Work order
In the records below, repeat word for word only the lines starting at the one that contains "(295, 175) = (241, 163): green" and ending at the one that contains "camera: 105 degrees right, 0 degrees up", pictures excluded.

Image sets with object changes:
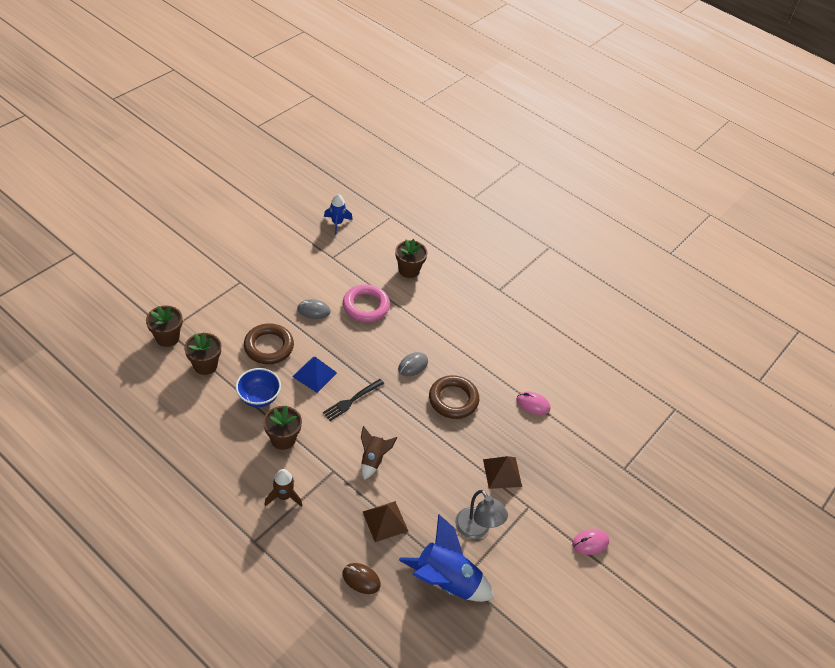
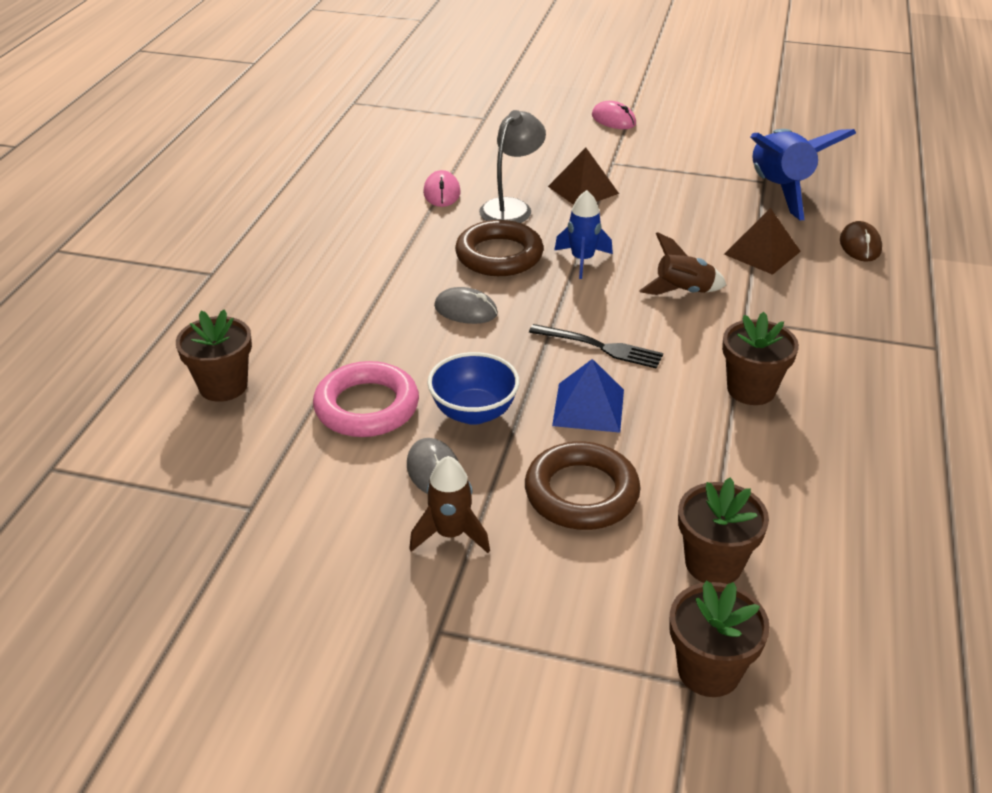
camera: 110 degrees left, 10 degrees down
(259, 397) = (705, 452): blue bowl -> blue bowl (474, 412)
(284, 496) = (840, 349): brown rocket -> brown rocket (451, 534)
(337, 223) = (119, 546): blue rocket -> blue rocket (582, 260)
(476, 529) = (687, 187): grey lamp -> grey lamp (511, 207)

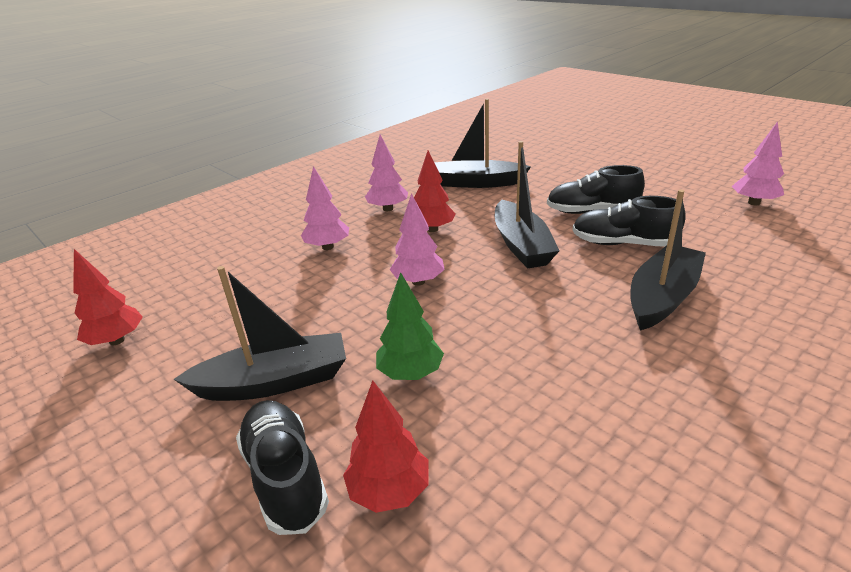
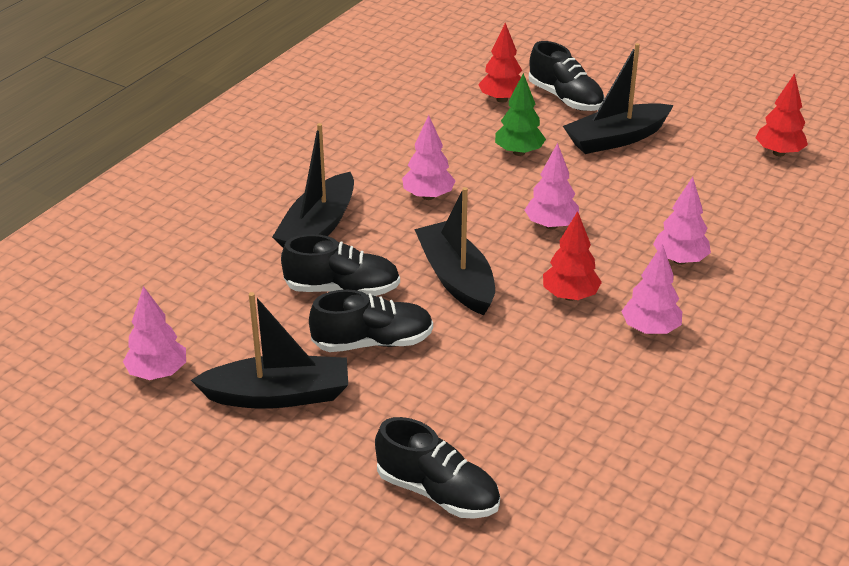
camera: 165 degrees right, 5 degrees up
(476, 183) = (546, 398): black boat -> black boat (278, 395)
(539, 322) = (428, 196): none -> pink tree
(550, 155) = (438, 492): none -> black shoe

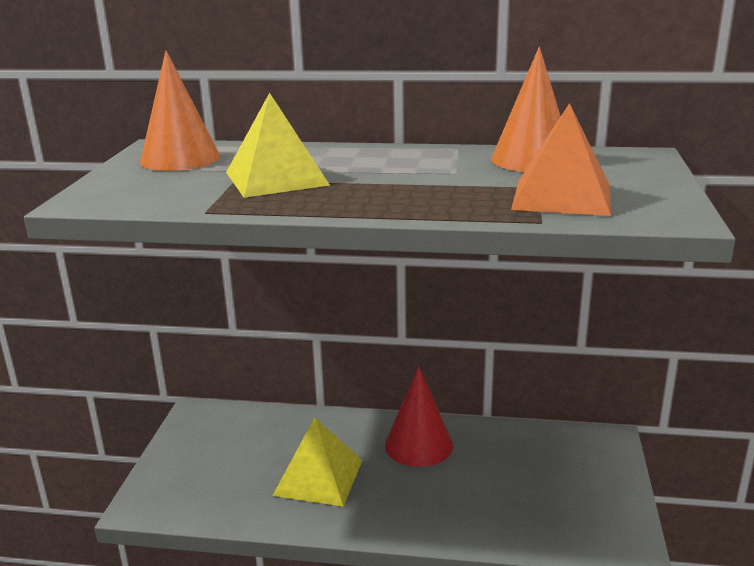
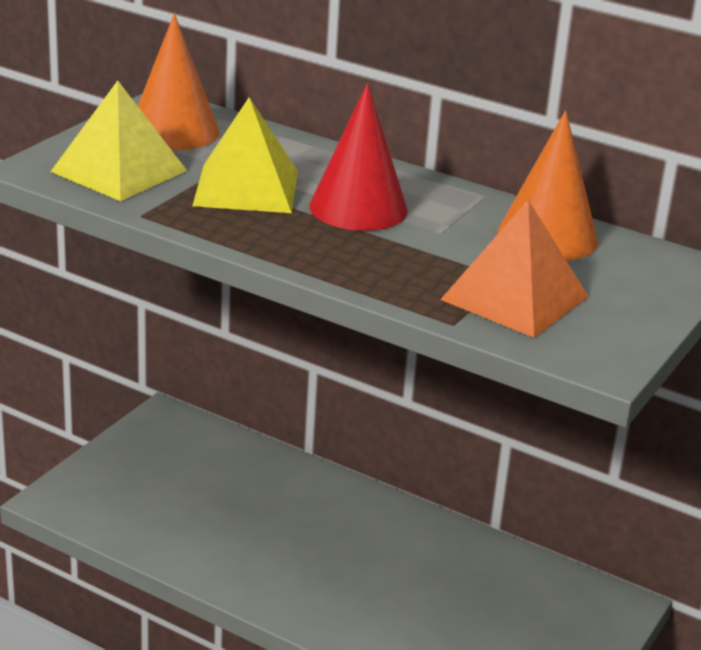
camera: 20 degrees right, 5 degrees up
(318, 477) = (252, 532): yellow pyramid -> yellow pyramid (119, 171)
(419, 445) = (388, 534): red cone -> red cone (358, 208)

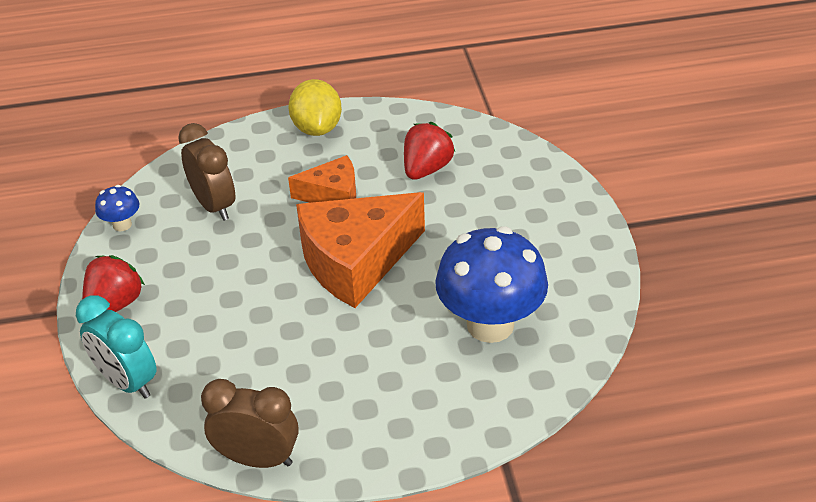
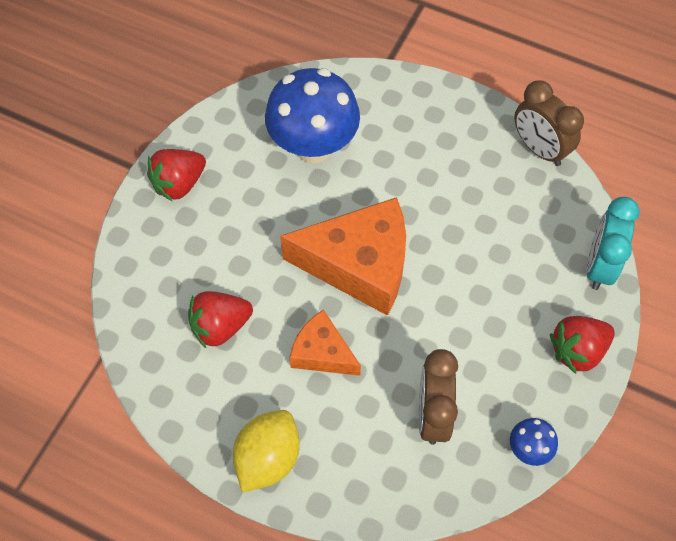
camera: 145 degrees left, 20 degrees up
(127, 382) = (599, 265): turquoise clock -> turquoise clock turned 150 degrees counterclockwise
(570, 230) = (179, 184): none -> red strawberry

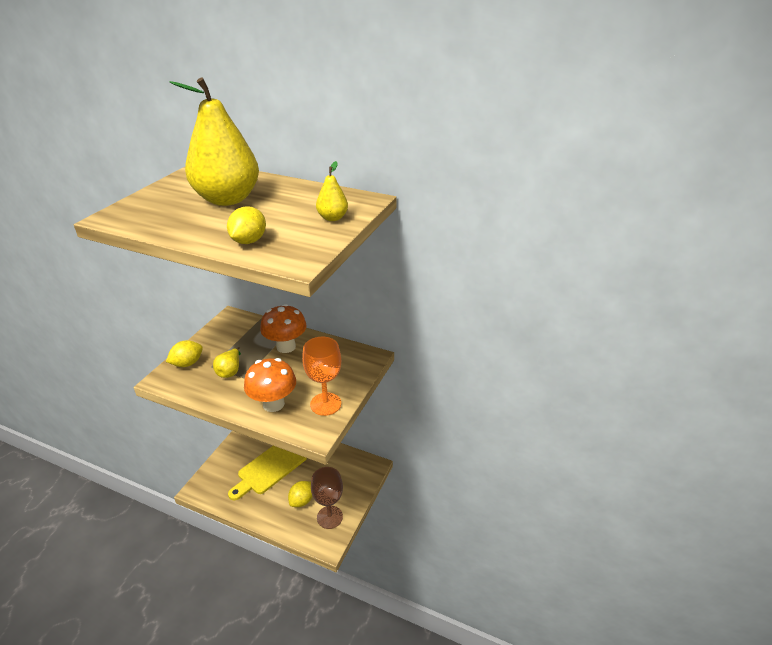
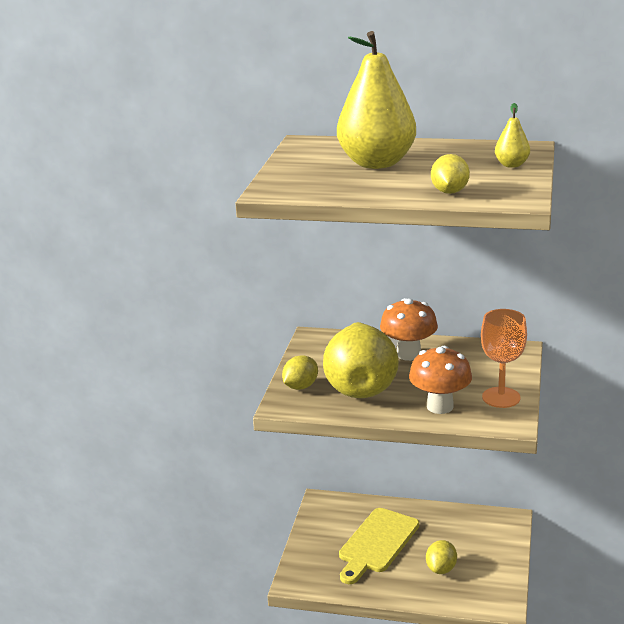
camera: 10 degrees left, 10 degrees down
(230, 371) = (360, 386): yellow pear -> yellow pear, size x2.30
(329, 517) = (488, 579): brown goblet -> none

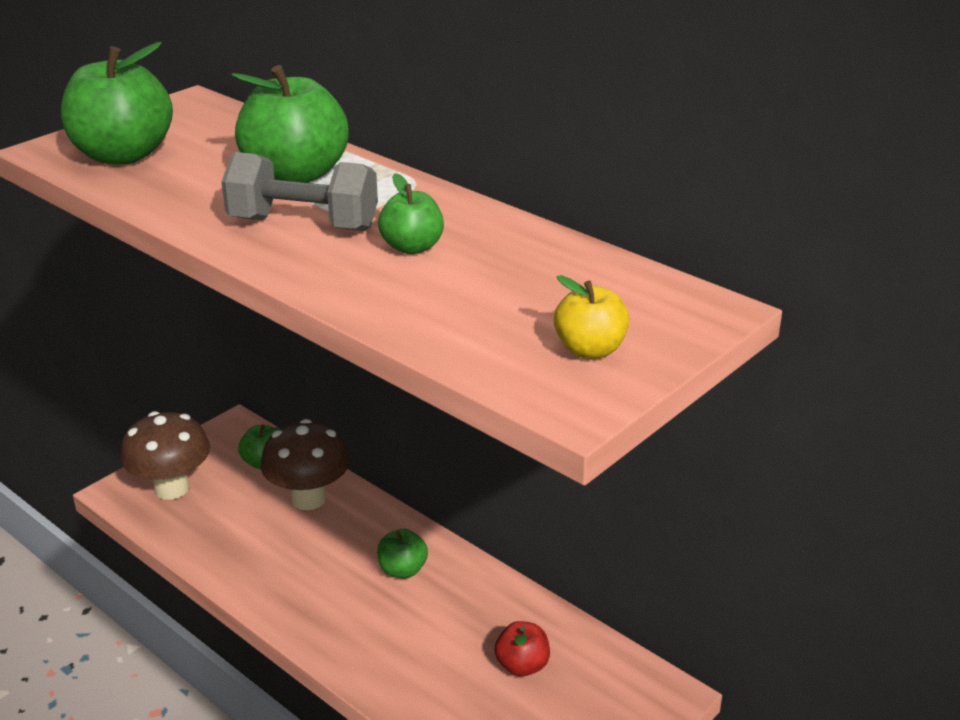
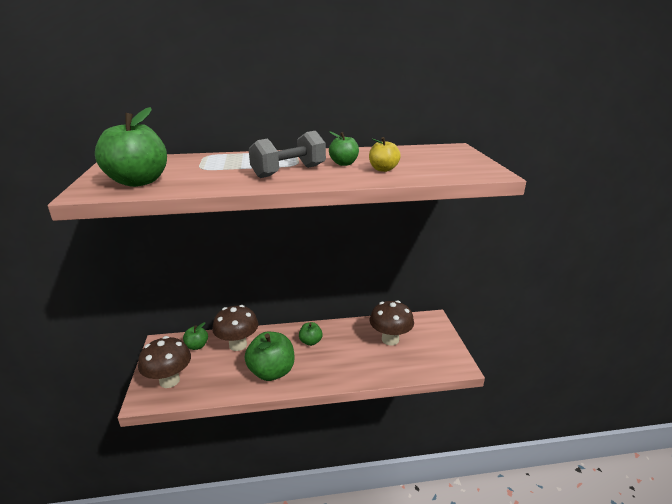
camera: 50 degrees left, 5 degrees down
(295, 175) = (241, 163): green apple -> green apple (271, 372)
(522, 665) = (390, 339): red apple -> brown mushroom
(590, 350) = (460, 163): yellow apple -> yellow apple (383, 169)

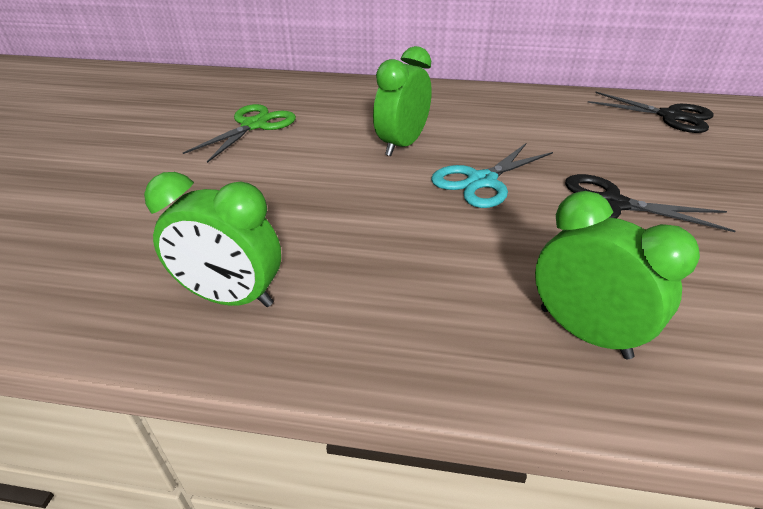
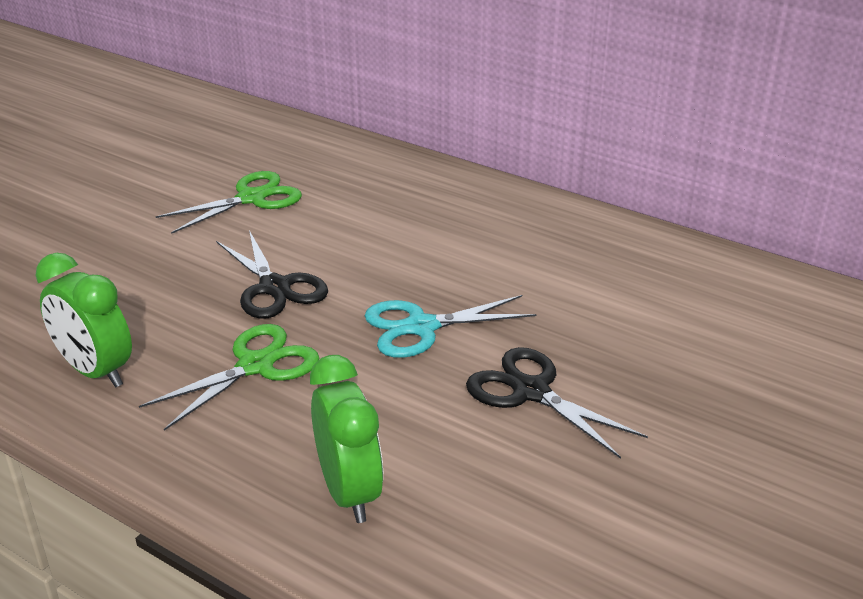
camera: 25 degrees right, 5 degrees down
(383, 246) = (256, 366): none -> green scissors
(402, 145) = (382, 262): green clock -> none
(670, 116) = (765, 306): black scissors -> black scissors (274, 287)

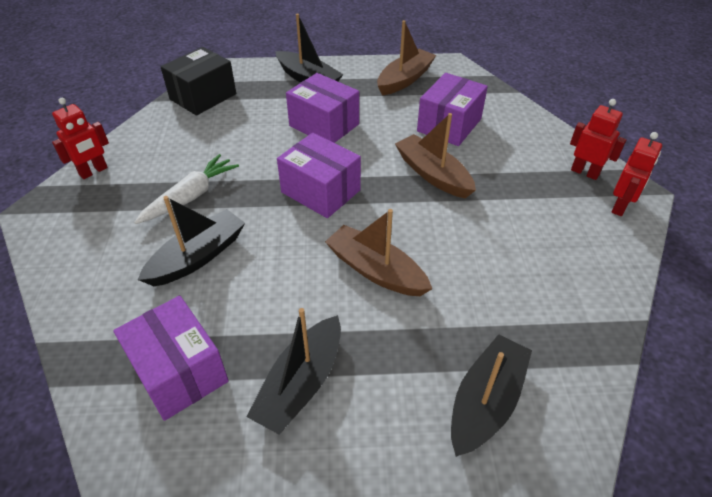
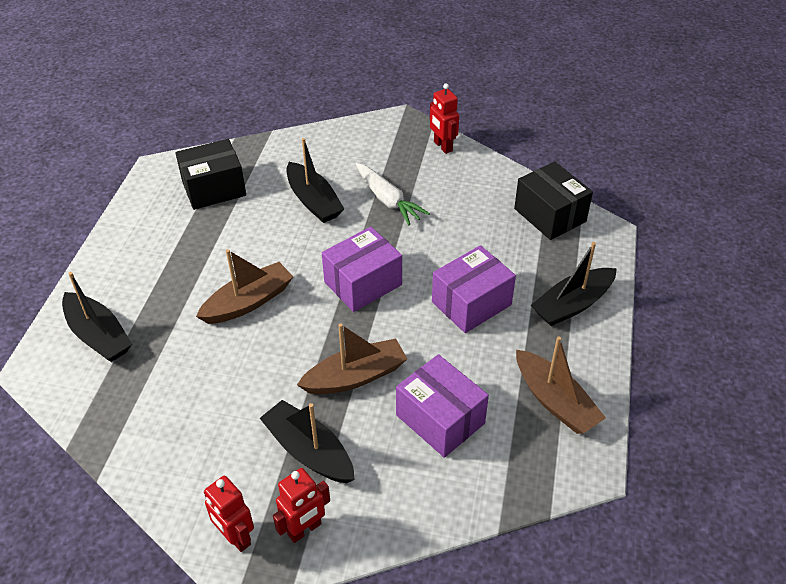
camera: 105 degrees right, 0 degrees up
(179, 371) = (214, 188): purple box -> black box
(301, 383) = (171, 243): black boat -> black boat (309, 451)

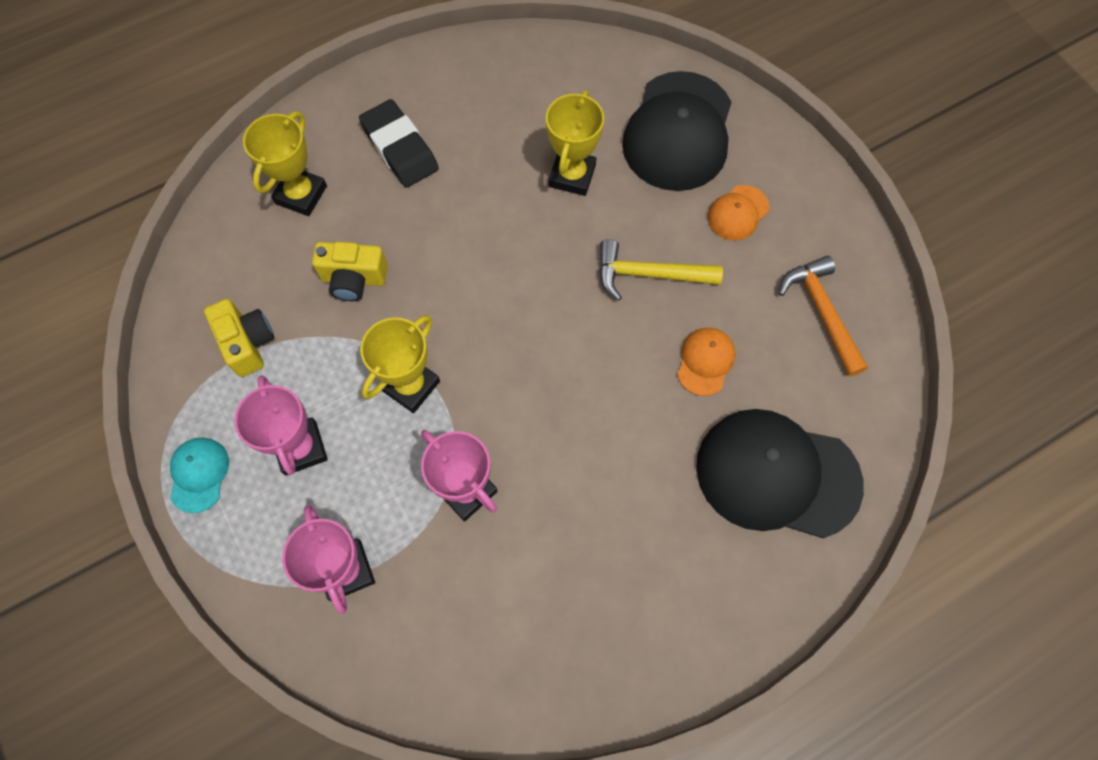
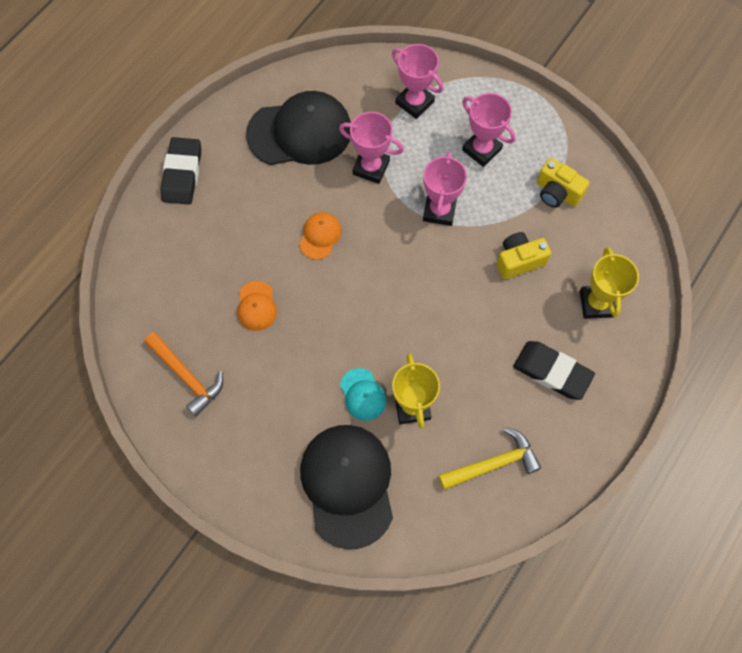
camera: 155 degrees right, 0 degrees up
(199, 474) = (529, 113): turquoise cap -> turquoise cap (363, 394)
(410, 385) = (439, 211): yellow trophy -> pink trophy
(648, 274) = (320, 351): yellow hammer -> yellow hammer (493, 463)
(738, 213) = (274, 431): orange cap -> orange cap (320, 236)
(744, 607) = (182, 174): none -> black eraser
(777, 474) = (185, 254): black cap -> black cap (300, 132)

Your response
(295, 175) = (241, 163): green apple -> green apple (271, 372)
(522, 665) = (390, 339): red apple -> brown mushroom
(590, 350) = (460, 163): yellow apple -> yellow apple (383, 169)

camera: 25 degrees right, 5 degrees down
(383, 246) = (256, 366): none -> green scissors
(402, 145) = (382, 262): green clock -> none
(670, 116) = (765, 306): black scissors -> black scissors (274, 287)

camera: 105 degrees right, 0 degrees up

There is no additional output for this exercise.